§ Records contained in a dataset:

════════════════════

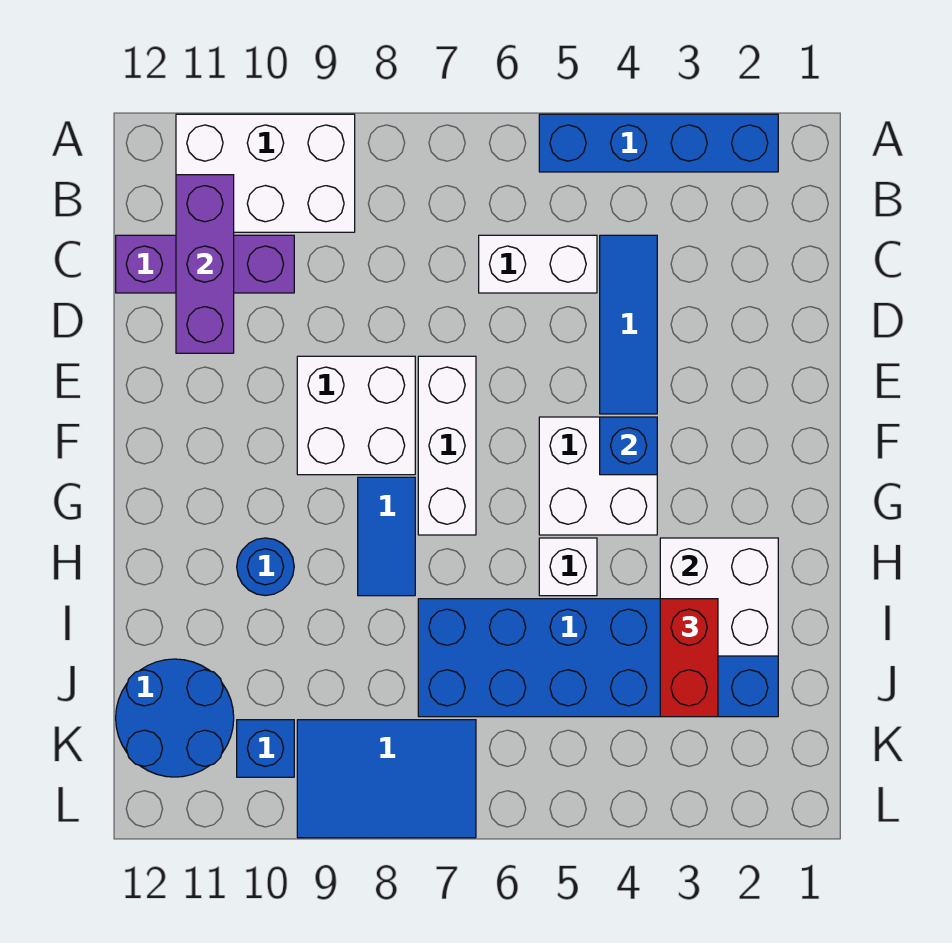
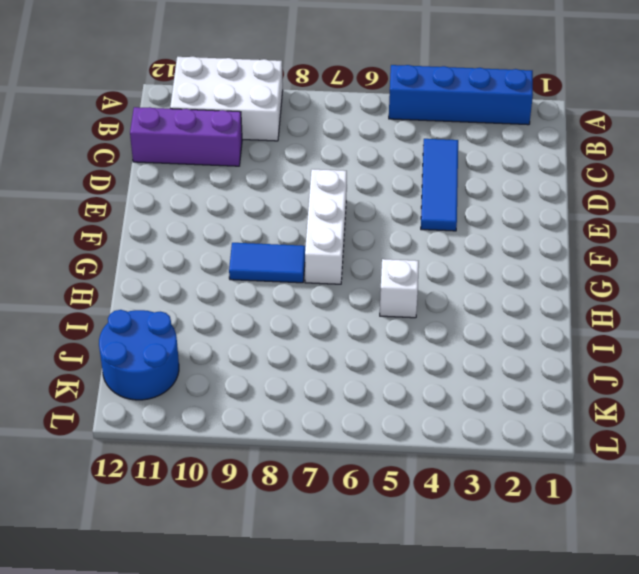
blue 1x2 tile [229,243,305,283] -> blue 1x2 tile turned to [358,477,415,596]
none -> white 1x2 brick [479,235,597,293]
none -> white 2x2 brick [297,356,415,475]
none -> white 2x2 brick [539,417,657,535]

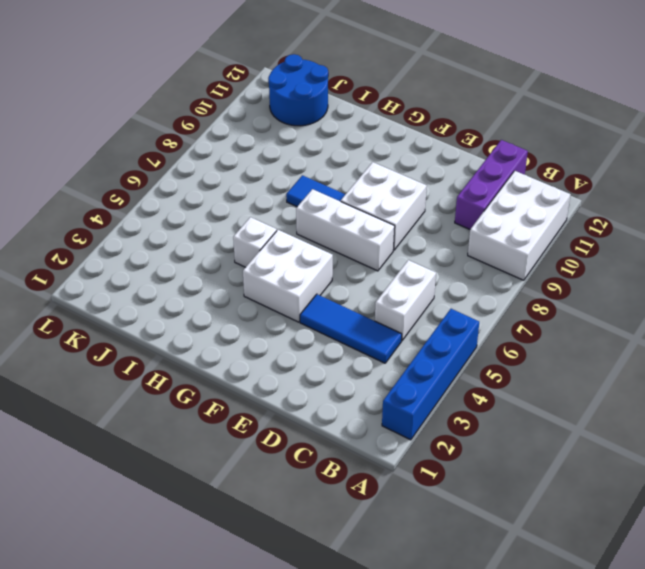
none -> blue 1x1 round brick [237,538,294,596]
none -> blue 2x6 brick [418,599,778,717]
none -> blue 2x3 tile [297,720,476,838]

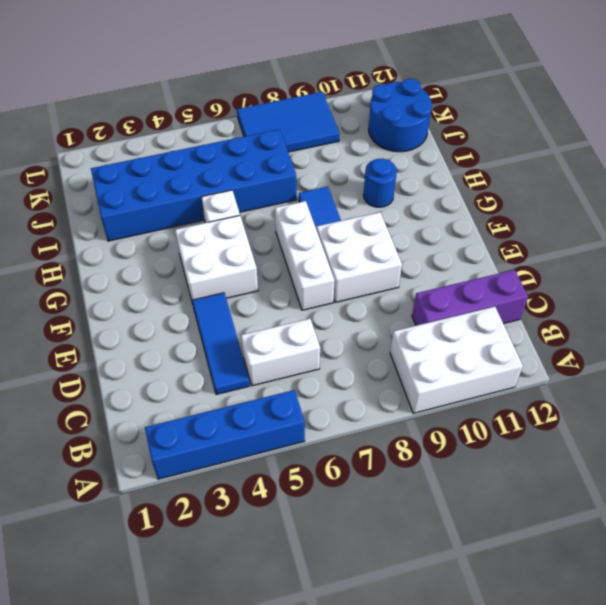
none -> blue 1x1 brick [237,720,294,777]
none -> purple 1x3 brick [176,175,234,353]
none -> blue 1x1 brick [600,417,657,475]

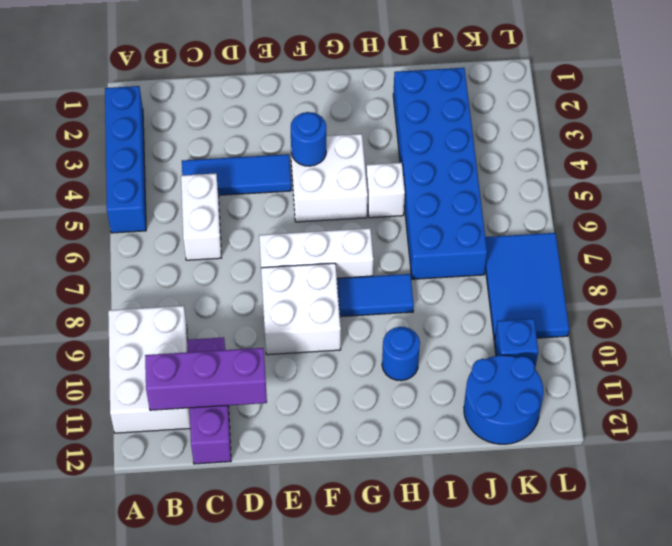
blue 1x1 round brick [291,112,326,166] -> blue 1x1 brick [600,417,657,475]
none -> white 2x2 brick [660,538,778,656]
none -> red 1x2 brick [660,599,718,717]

════════════════════

§ WHAT IS BEING ASKED:
Would you return, unchanged, the lines from the one containing "blue 1x1 round brick [291,112,326,166]" through the end of the entries?

§ TASK OUTPUT:
blue 1x1 round brick [291,112,326,166] -> blue 1x1 brick [600,417,657,475]
none -> white 2x2 brick [660,538,778,656]
none -> red 1x2 brick [660,599,718,717]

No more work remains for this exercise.